**Material to process**
== == ==
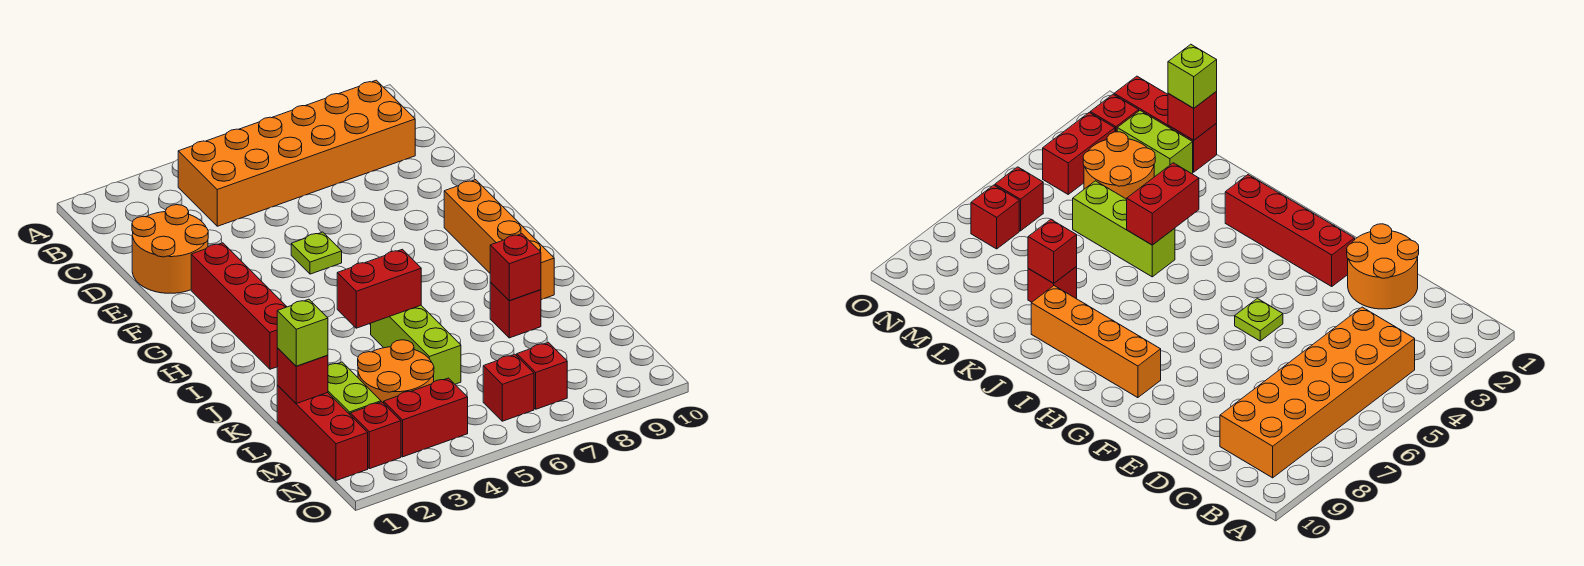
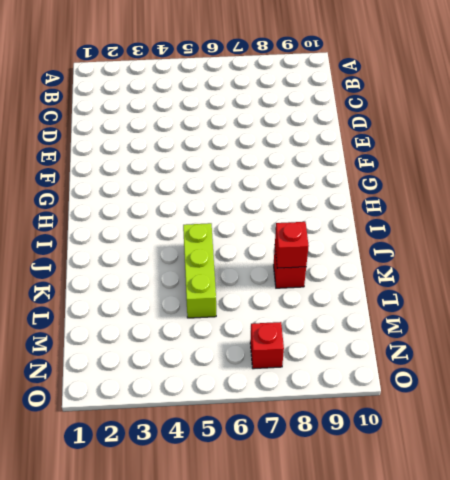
none -> orange brick B4:C9 level 1
none -> orange round brick D1:E2 level 1
none -> red brick F2:I2 level 1

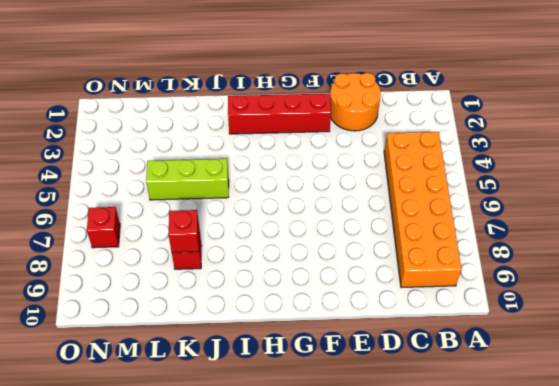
none -> lime plate F5 level 1
none -> orange brick G9:J9 level 1
none -> red brick L1:N1 level 1

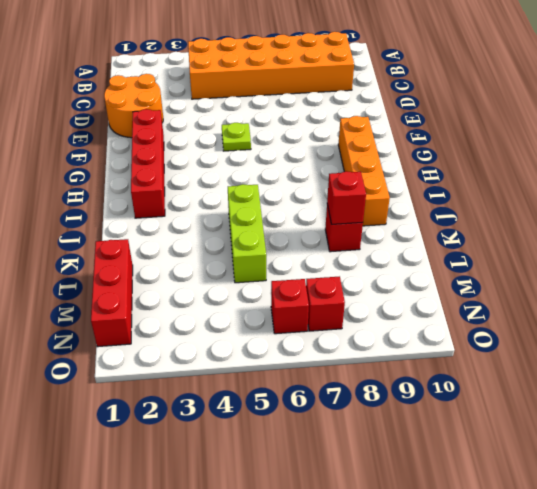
none -> lime brick L2:M2 level 1
none -> orange round brick L3:M4 level 1
none -> red brick N2 level 1

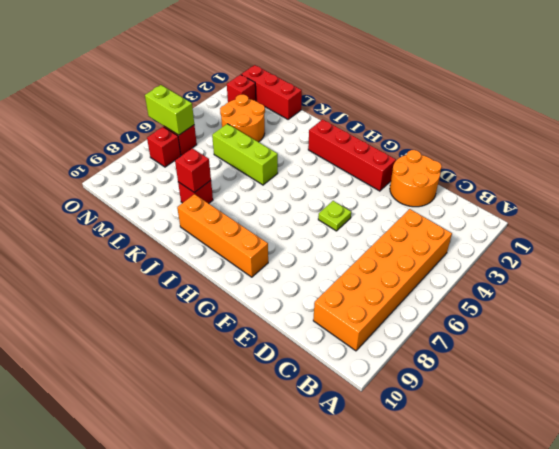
lime brick N6:O6 level 2 -> lime brick L2:M2 level 1
none -> red brick N3:N4 level 1
none -> red brick J4:J5 level 2
none -> red brick L1 level 2

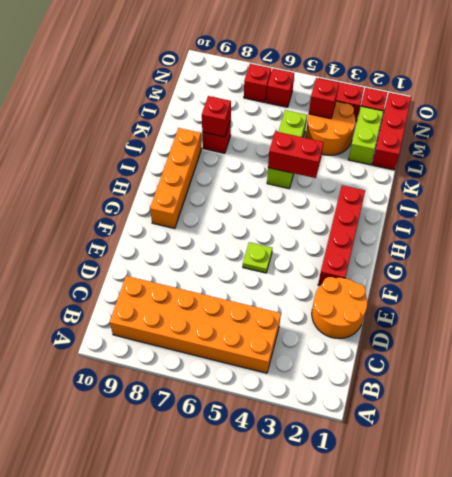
red brick M4 level 2 -> red brick L1 level 2
none -> lime brick L1 level 3

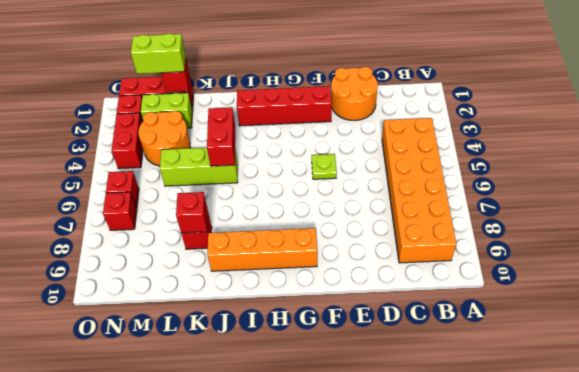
lime brick L1:M1 level 3 -> lime brick L1 level 3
== == ==
**Required work**
Nothing should appear in the answer except the lines from the one containing "none -> orange round brick L3:M4 level 1" through the last line of the listing, given again exactly and with no pictures.

**Your response**
none -> orange round brick L3:M4 level 1
none -> red brick N2 level 1

lime brick N6:O6 level 2 -> lime brick L2:M2 level 1
none -> red brick N3:N4 level 1
none -> red brick J4:J5 level 2
none -> red brick L1 level 2

red brick M4 level 2 -> red brick L1 level 2
none -> lime brick L1 level 3

lime brick L1:M1 level 3 -> lime brick L1 level 3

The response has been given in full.